What you need to do.
Lift out, unaltered, the lines of the material below between the line holding "brown brick G7" and the line holding "purple brick I9:J11", counting both.

[Opening Task material section]

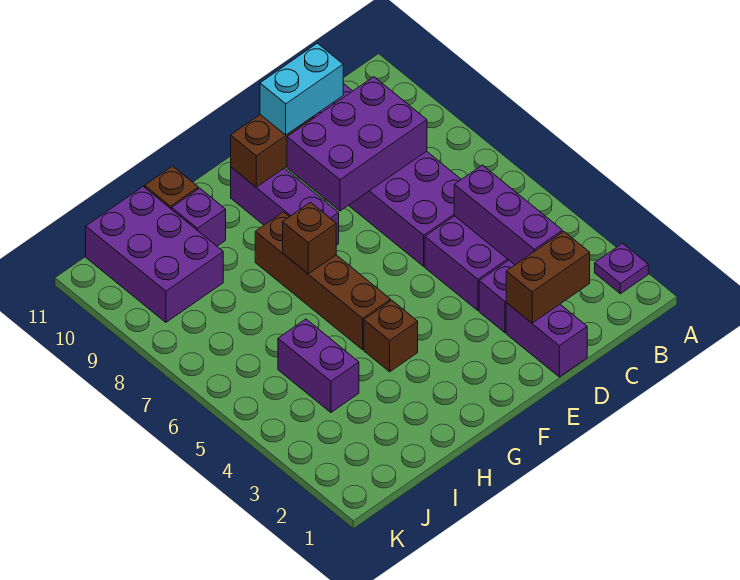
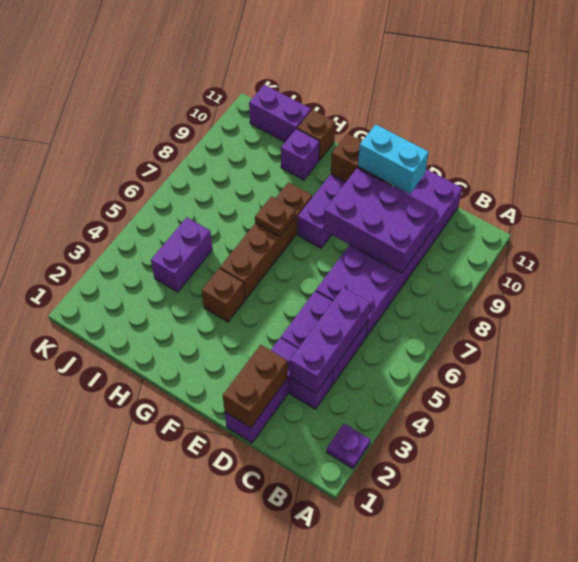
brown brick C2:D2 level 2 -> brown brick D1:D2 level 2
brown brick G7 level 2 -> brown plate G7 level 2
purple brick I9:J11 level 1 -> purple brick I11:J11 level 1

[Closing Task material section]
[Opening Task material section]

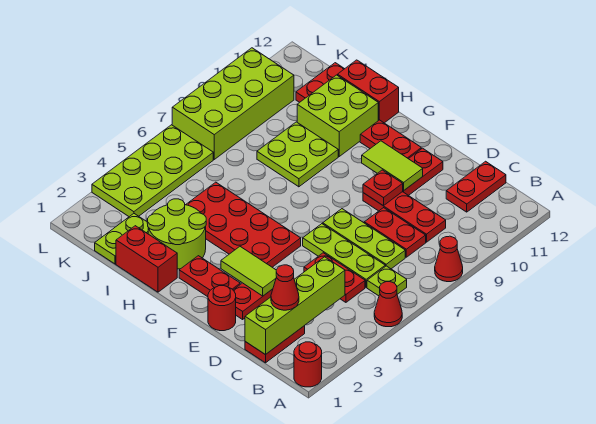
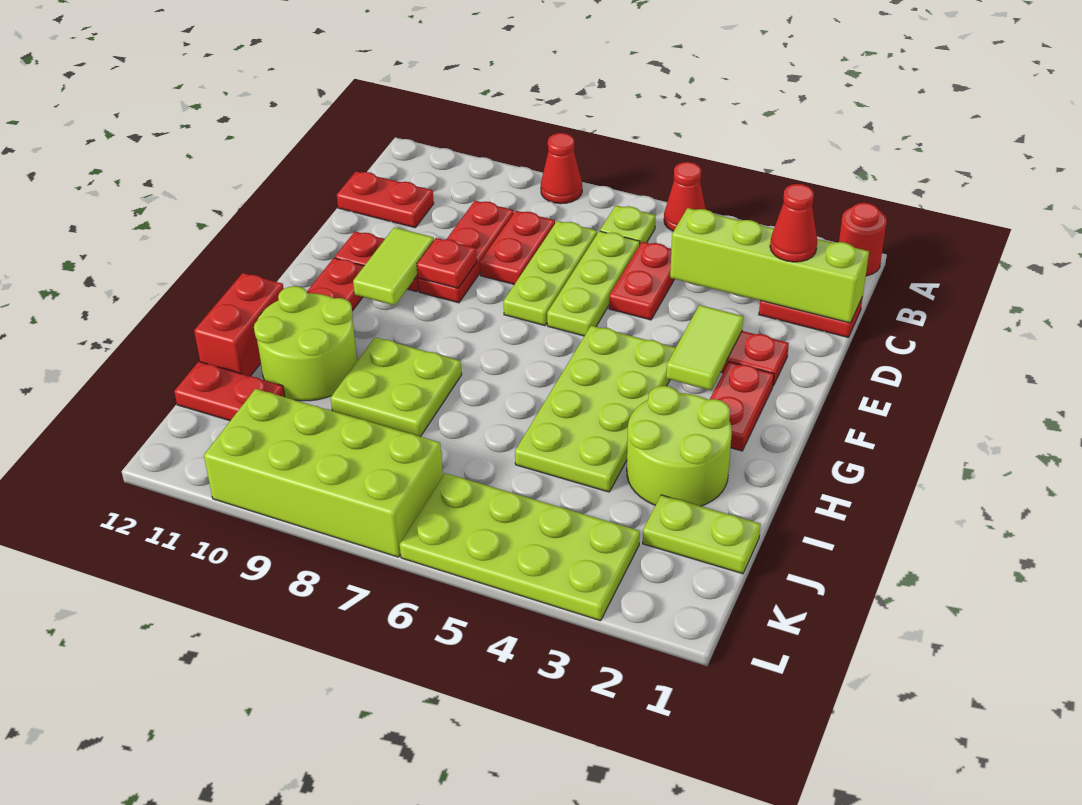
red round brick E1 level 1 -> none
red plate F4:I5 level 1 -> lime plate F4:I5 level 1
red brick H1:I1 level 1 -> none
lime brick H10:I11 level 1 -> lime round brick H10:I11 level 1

[Closing Task material section]

Result of the task.
brown brick G7 level 2 -> brown plate G7 level 2
purple brick I9:J11 level 1 -> purple brick I11:J11 level 1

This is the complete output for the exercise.